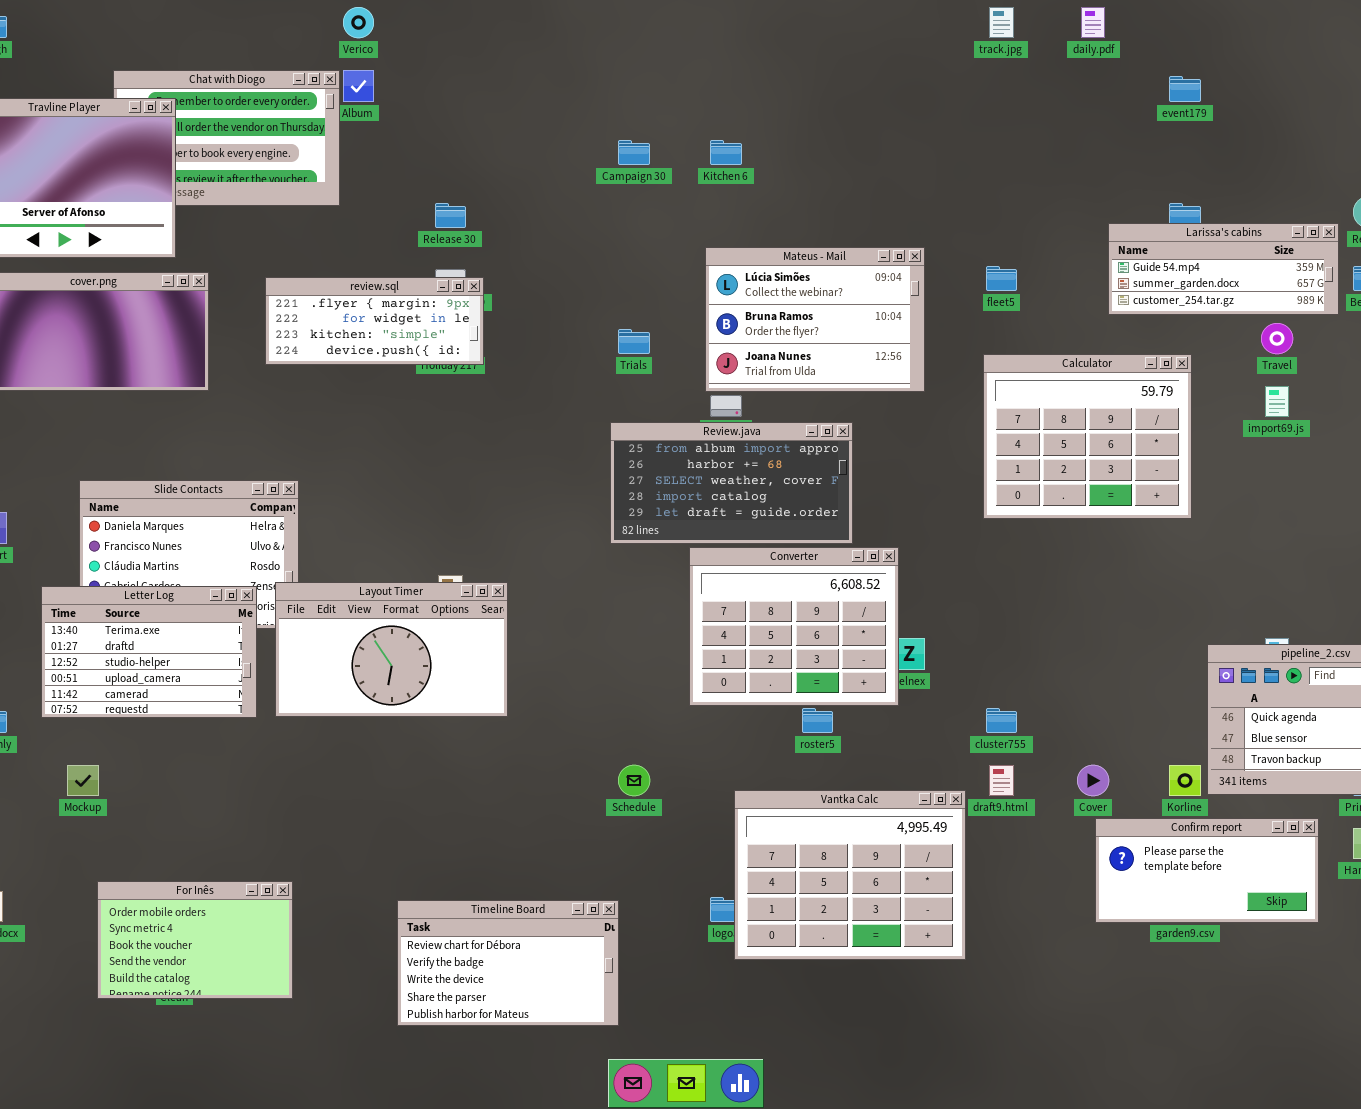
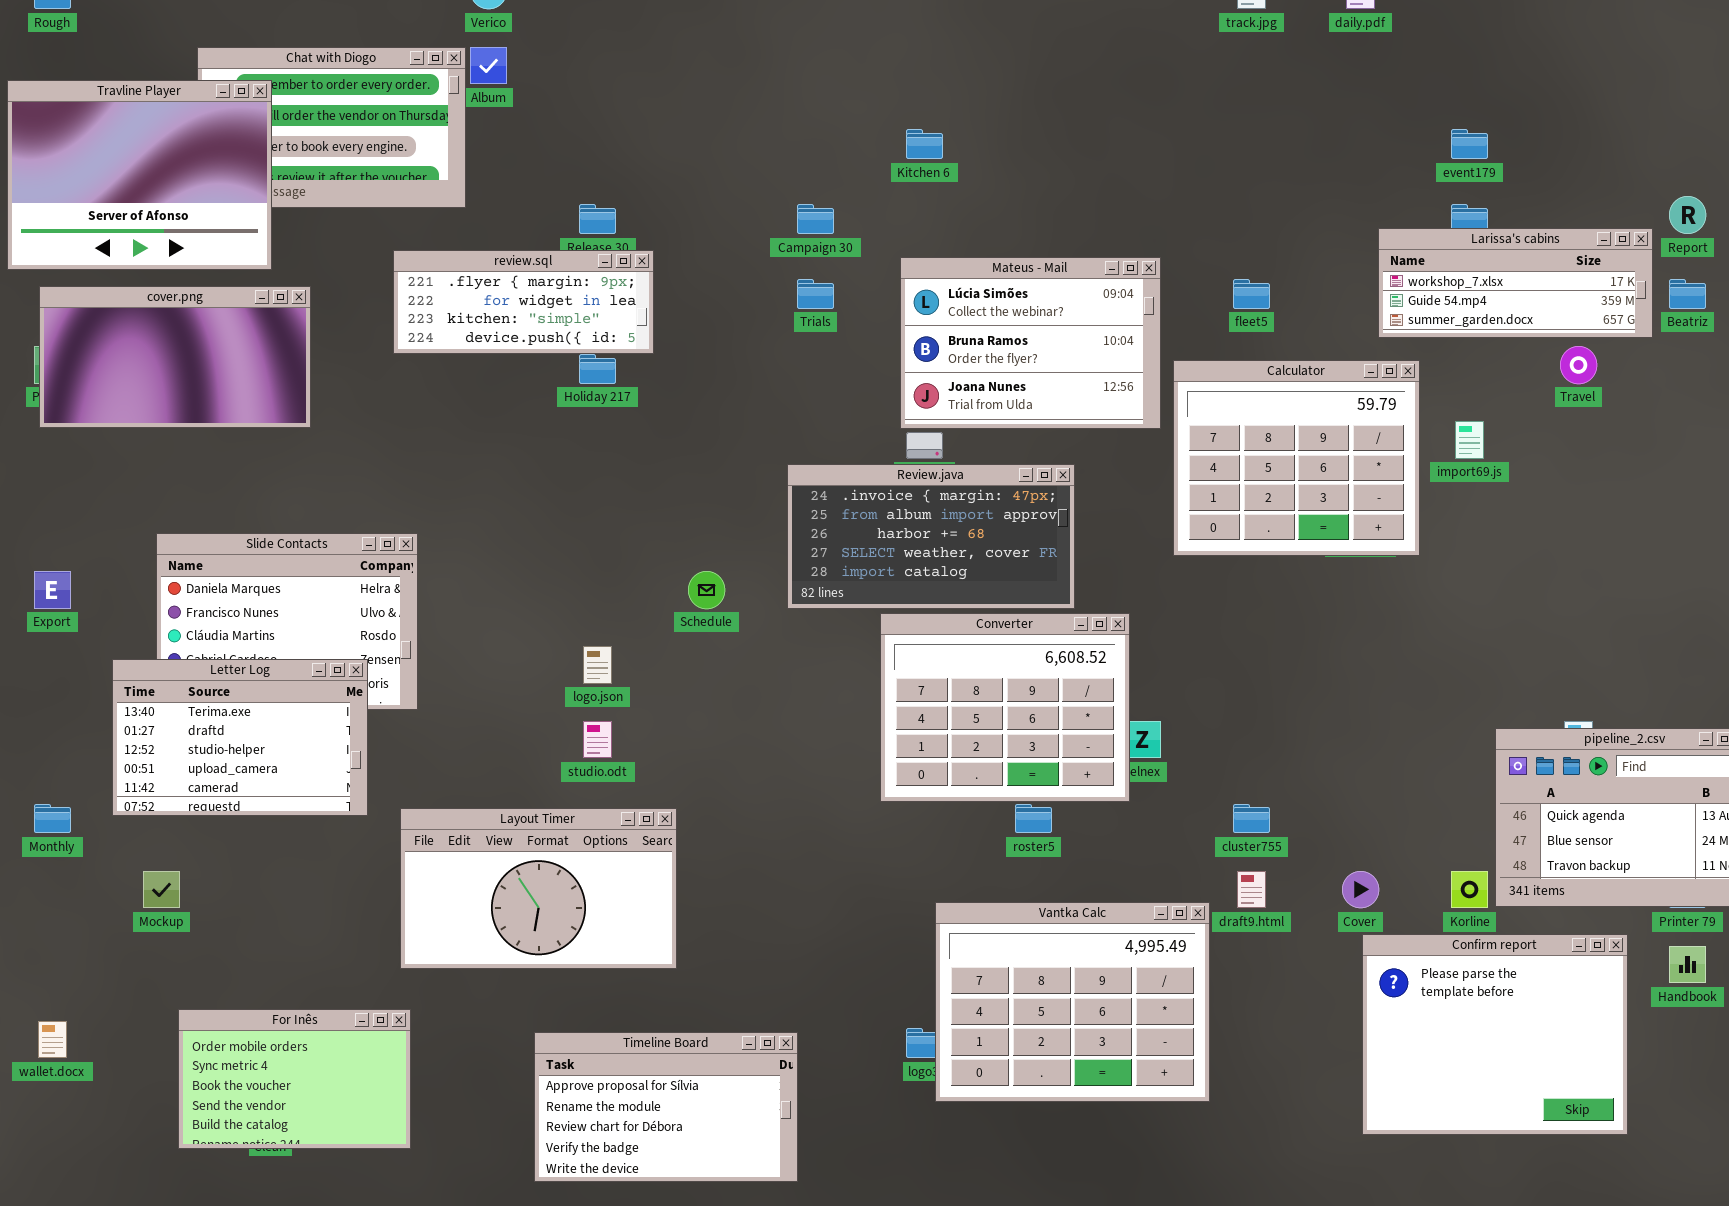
event179: [1169,76,1201,102] -> [1451,129,1488,159], moved
Campaign 30: [618,140,650,165] -> [797,204,834,234], moved
Larissa's cabins: [1108,223,1339,315] -> [1378,228,1653,338], scrolled up 1 row
review.sql: [265,277,484,365] -> [393,250,654,354], moved
Trials: [618,329,650,354] -> [797,279,834,309], moved
Calculator: [983,354,1192,519] -> [1173,360,1420,556], moved
import69.js: [1265,386,1289,417] -> [1455,421,1484,459], moved
Review.java: [610,422,853,544] -> [787,464,1075,609], scrolled up 1 row
Layout Timer: [275,582,508,717] -> [400,808,677,969], moved
Schedule: [618,765,650,796] -> [688,571,725,609], moved
Confirm report: [1095,818,1319,923] -> [1362,934,1628,1135], resized
Timeline Board: [397,900,619,1026] -> [534,1032,798,1182], scrolled up 2 rows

== What you need to do ==
If pictures appear among the entries above, omit them; repeat everything else verbatim.

== Answer for the task ==
event179: [1169,76,1201,102] -> [1451,129,1488,159], moved
Campaign 30: [618,140,650,165] -> [797,204,834,234], moved
Larissa's cabins: [1108,223,1339,315] -> [1378,228,1653,338], scrolled up 1 row
review.sql: [265,277,484,365] -> [393,250,654,354], moved
Trials: [618,329,650,354] -> [797,279,834,309], moved
Calculator: [983,354,1192,519] -> [1173,360,1420,556], moved
import69.js: [1265,386,1289,417] -> [1455,421,1484,459], moved
Review.java: [610,422,853,544] -> [787,464,1075,609], scrolled up 1 row
Layout Timer: [275,582,508,717] -> [400,808,677,969], moved
Schedule: [618,765,650,796] -> [688,571,725,609], moved
Confirm report: [1095,818,1319,923] -> [1362,934,1628,1135], resized
Timeline Board: [397,900,619,1026] -> [534,1032,798,1182], scrolled up 2 rows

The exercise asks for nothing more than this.